◆ **Problem to work on**
Your reply should hold every entry below exactly as written and none of the pictures.

◆ **Supplied data**
——

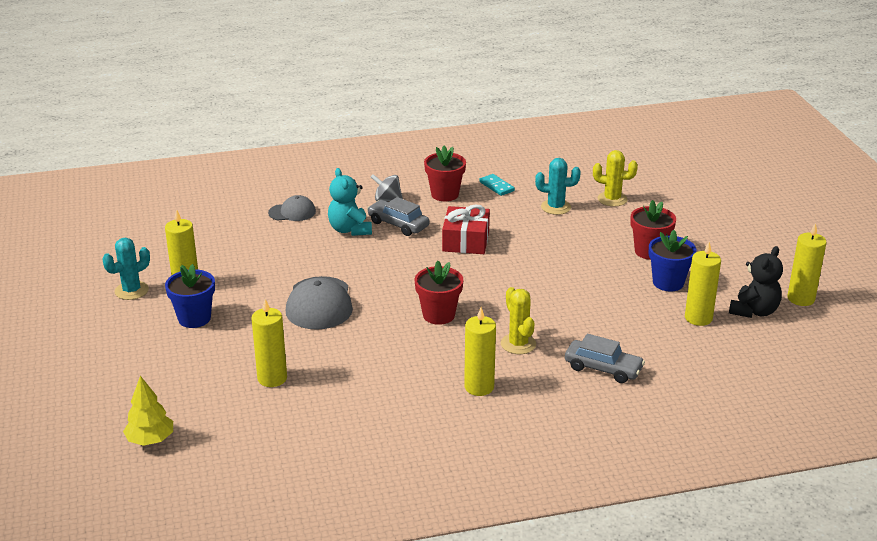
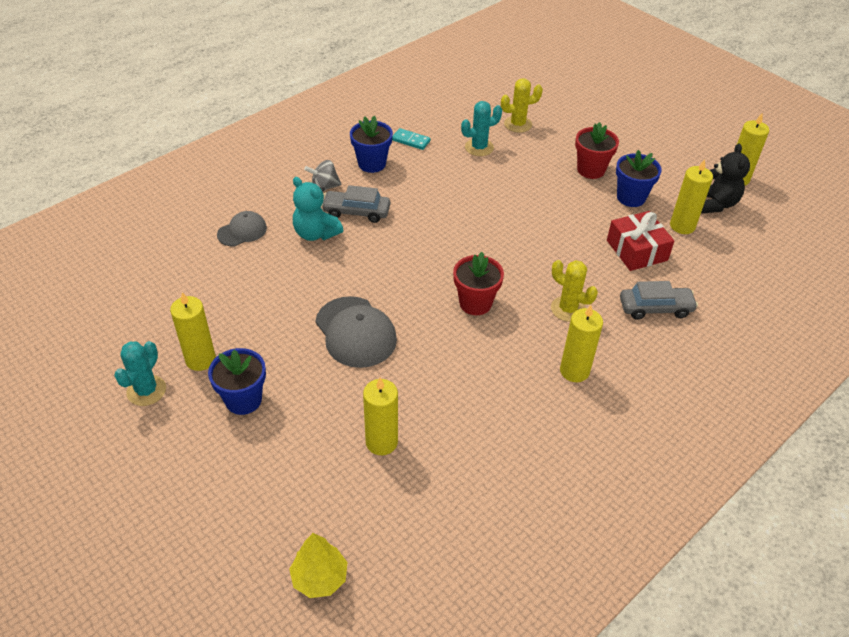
camera: 30 degrees left, 15 degrees up
red flower pot [424,146,466,201] -> blue flower pot [350,116,393,173]
red gift [442,204,490,254] -> red gift moved to [607,211,674,271]

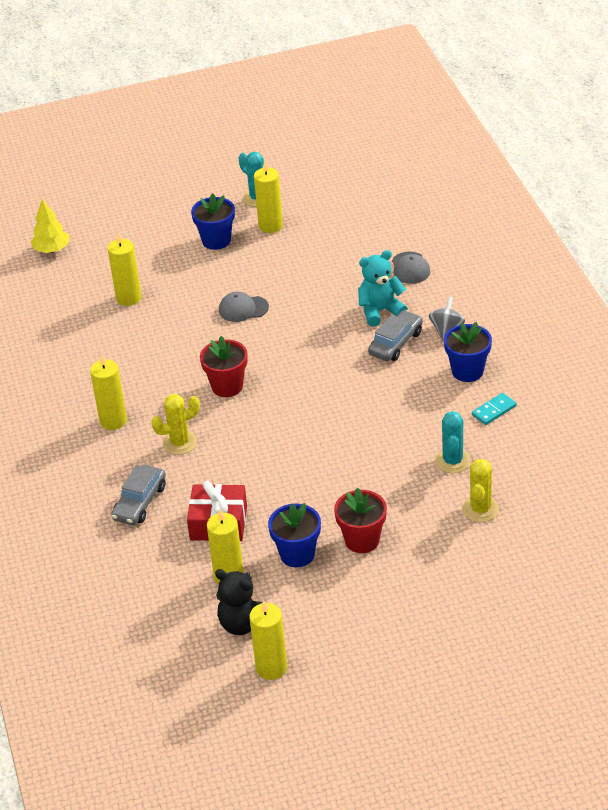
camera: 120 degrees right, 5 degrees down
grey cap [315,296,397,368] -> grey cap [219,292,269,322], size x0.59

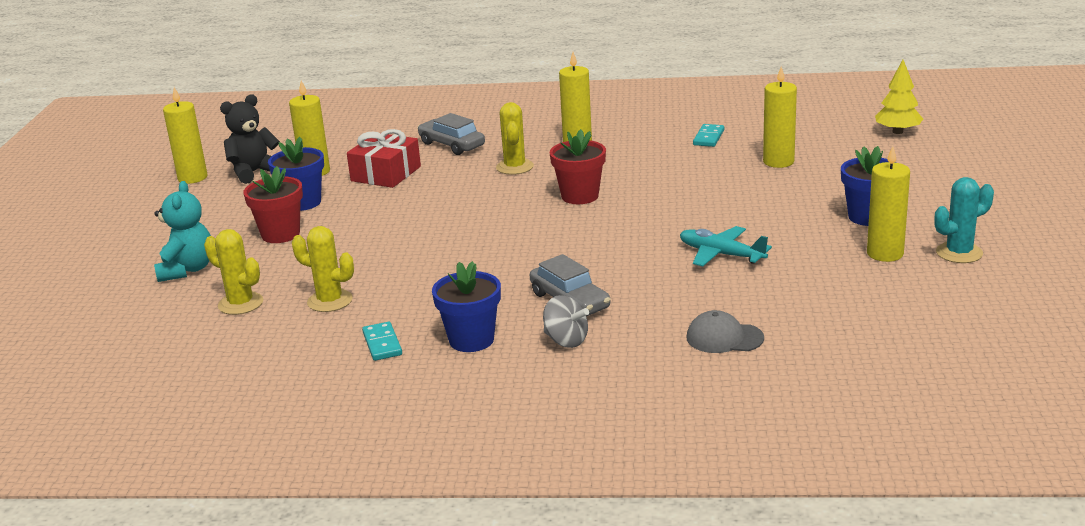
camera: 110 degrees right, 15 degrees down
grey cap [219,292,269,322] -> none
turquoise teddy bear [358,250,408,327] -> turquoise teddy bear moved to [154,181,211,282]
turquoise cactus [435,411,471,473] -> yellow cactus [292,226,354,312]
none -> turquoise plane [680,226,772,266]
none -> turquoise domino [693,124,724,147]

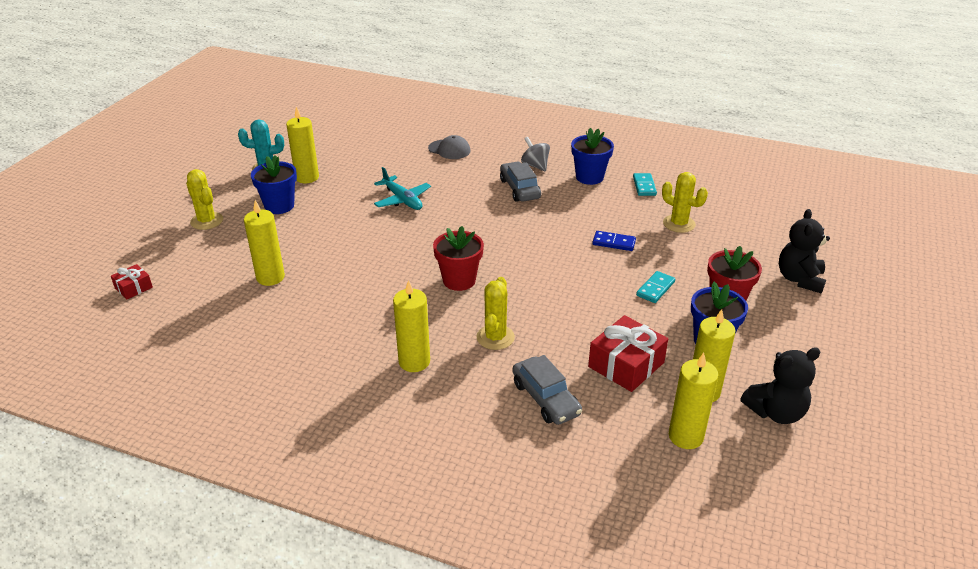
camera: 165 degrees left, 10 degrees up
turquoise teddy bear [154,181,211,282] -> black teddy bear [779,209,830,294]
yellow candle [163,87,208,184] -> yellow candle moved to [669,353,718,449]
yellow cactus [204,229,263,315] -> yellow cactus moved to [186,169,223,230]
turquoise domino [693,124,724,147] -> turquoise domino moved to [636,271,675,303]
yellow tree [875,60,923,134] -> red gift [111,264,153,300]
none -> blue domino [592,231,636,251]

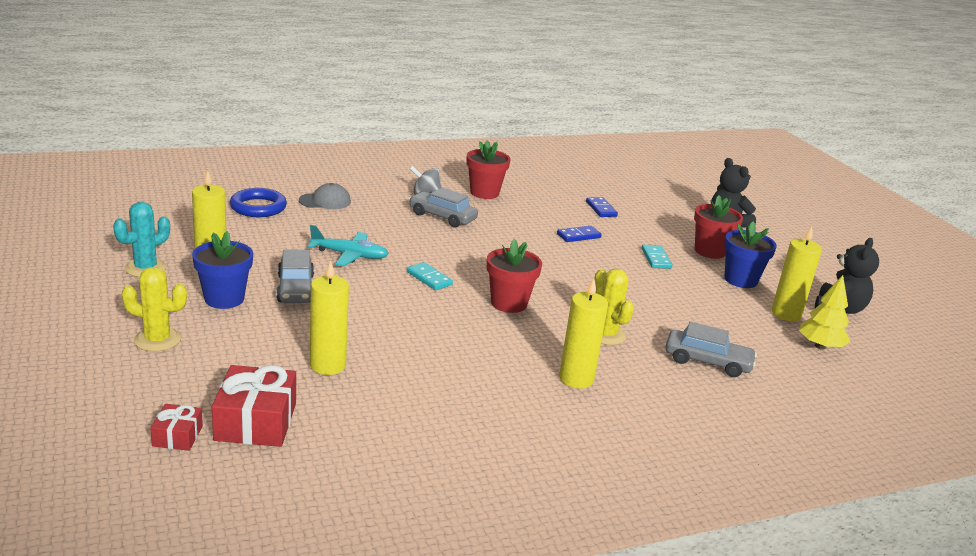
camera: 45 degrees left, 10 degrees down
blue flower pot [571,128,614,185] -> red flower pot [466,140,510,199]
red gift [588,315,668,392] -> red gift moved to [212,365,296,447]
turquoise domino [633,173,657,196] -> turquoise domino moved to [407,262,453,290]
yellow cactus [662,172,708,233] -> blue domino [586,197,618,217]
yellow candle [669,353,718,449] -> yellow tree [799,275,850,350]
none -> blue ring [230,188,287,217]
none -> grey car [276,249,314,303]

——

◆ **Output below**
camera: 30 degrees left, 15 degrees up
red flower pot [424,146,466,201] -> blue flower pot [350,116,393,173]
red gift [442,204,490,254] -> red gift moved to [607,211,674,271]

camera: 120 degrees right, 5 degrees down
grey cap [315,296,397,368] -> grey cap [219,292,269,322], size x0.59

camera: 110 degrees right, 15 degrees down
grey cap [219,292,269,322] -> none
turquoise teddy bear [358,250,408,327] -> turquoise teddy bear moved to [154,181,211,282]
turquoise cactus [435,411,471,473] -> yellow cactus [292,226,354,312]
none -> turquoise plane [680,226,772,266]
none -> turquoise domino [693,124,724,147]

camera: 165 degrees left, 10 degrees up
turquoise teddy bear [154,181,211,282] -> black teddy bear [779,209,830,294]
yellow candle [163,87,208,184] -> yellow candle moved to [669,353,718,449]
yellow cactus [204,229,263,315] -> yellow cactus moved to [186,169,223,230]
turquoise domino [693,124,724,147] -> turquoise domino moved to [636,271,675,303]
yellow tree [875,60,923,134] -> red gift [111,264,153,300]
none -> blue domino [592,231,636,251]

camera: 45 degrees left, 10 degrees down
blue flower pot [571,128,614,185] -> red flower pot [466,140,510,199]
red gift [588,315,668,392] -> red gift moved to [212,365,296,447]
turquoise domino [633,173,657,196] -> turquoise domino moved to [407,262,453,290]
yellow cactus [662,172,708,233] -> blue domino [586,197,618,217]
yellow candle [669,353,718,449] -> yellow tree [799,275,850,350]
none -> blue ring [230,188,287,217]
none -> grey car [276,249,314,303]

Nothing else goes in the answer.